Provided material:
=== Section Start ===
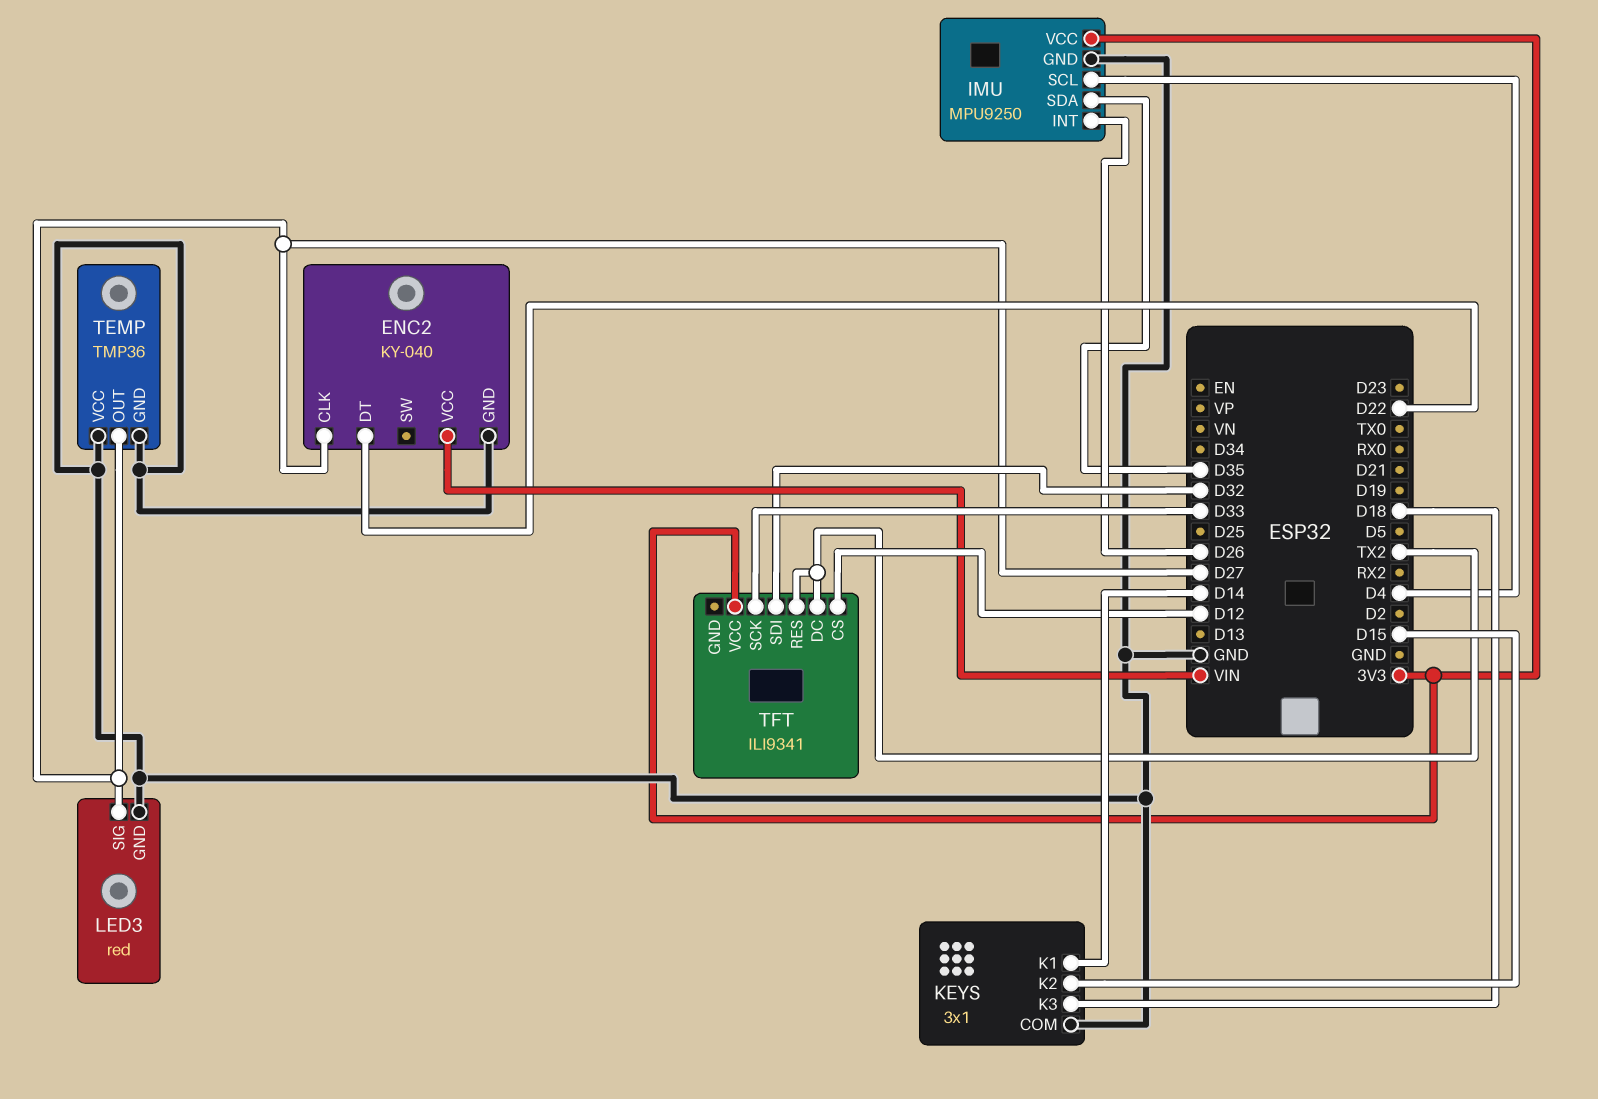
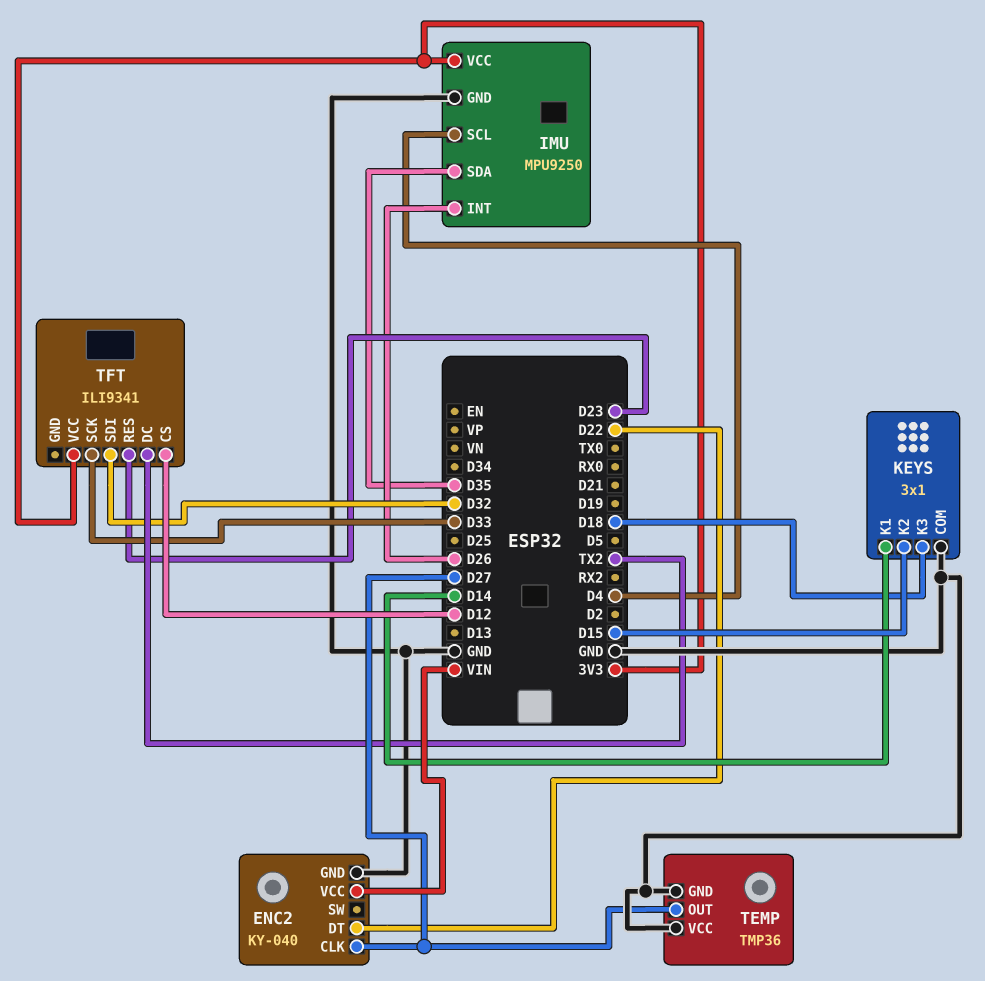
LED3: red -> none
LED3 pin GND: GND -> none
LED3 pin SIG: D27 -> none
TFT pin RES: TX2 -> D23

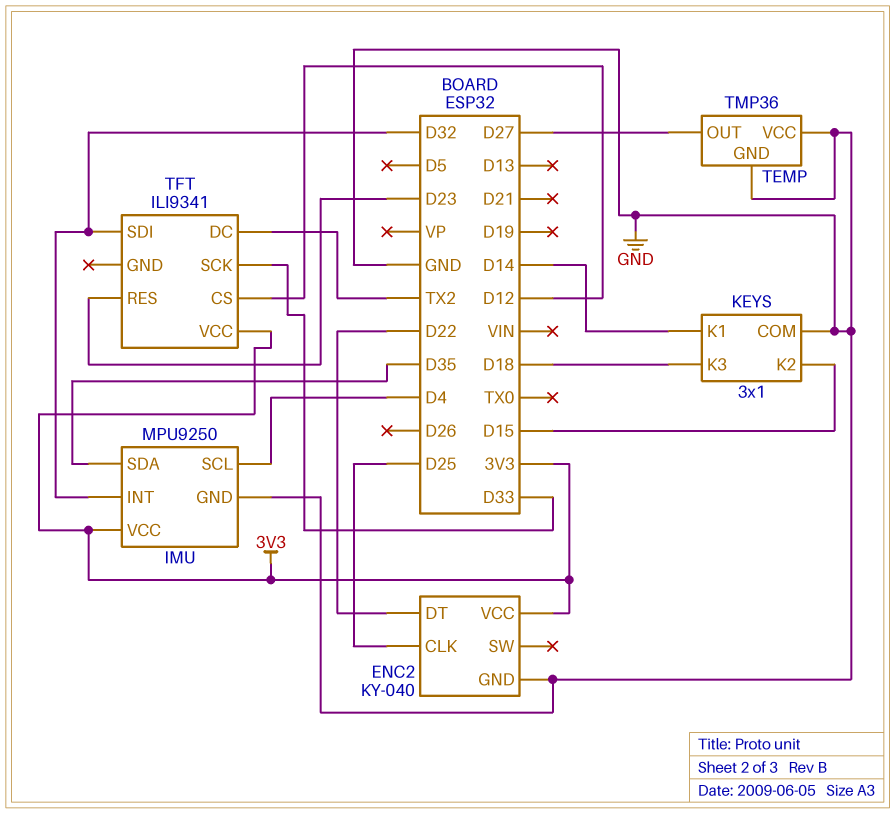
ENC2 pin CLK: D27 -> D25
ENC2 pin VCC: VIN -> 3V3
IMU pin INT: D26 -> D32

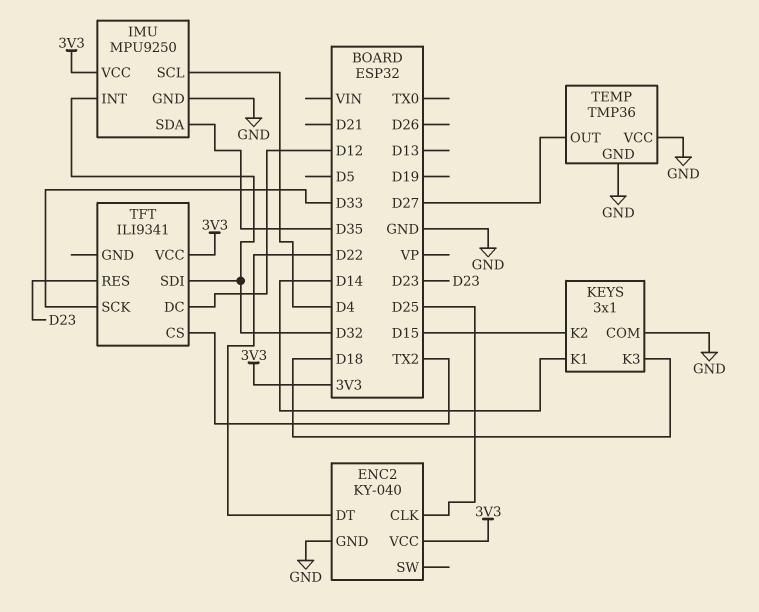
TFT pin CS: D12 -> TX2
TFT pin DC: TX2 -> D12

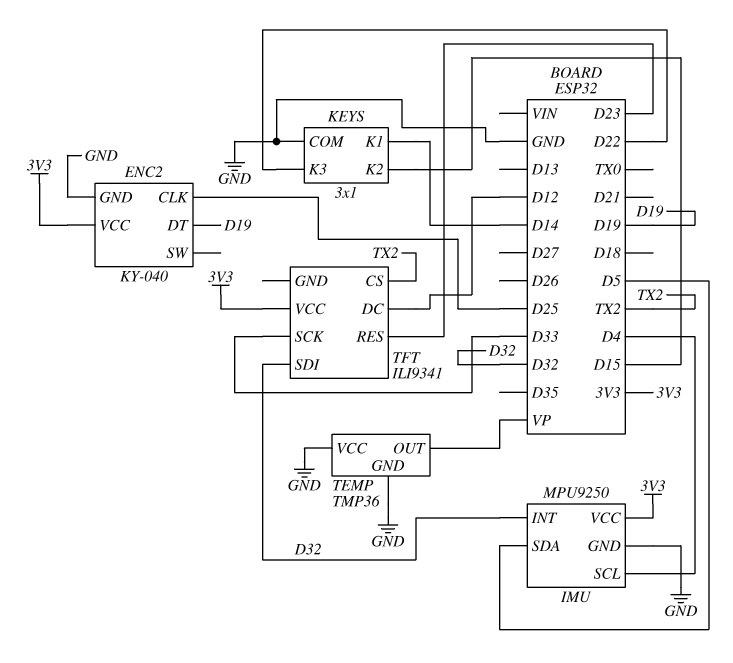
ENC2 pin DT: D22 -> D19
IMU pin SDA: D35 -> D5
KEYS pin K3: D18 -> D22
TEMP pin OUT: D27 -> VP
=== Section End ===
Problem to work on:
Every entry above should be duplicated exactly. Do not include the images.

Answer to this problem:
LED3: red -> none
LED3 pin GND: GND -> none
LED3 pin SIG: D27 -> none
TFT pin RES: TX2 -> D23

ENC2 pin CLK: D27 -> D25
ENC2 pin VCC: VIN -> 3V3
IMU pin INT: D26 -> D32

TFT pin CS: D12 -> TX2
TFT pin DC: TX2 -> D12

ENC2 pin DT: D22 -> D19
IMU pin SDA: D35 -> D5
KEYS pin K3: D18 -> D22
TEMP pin OUT: D27 -> VP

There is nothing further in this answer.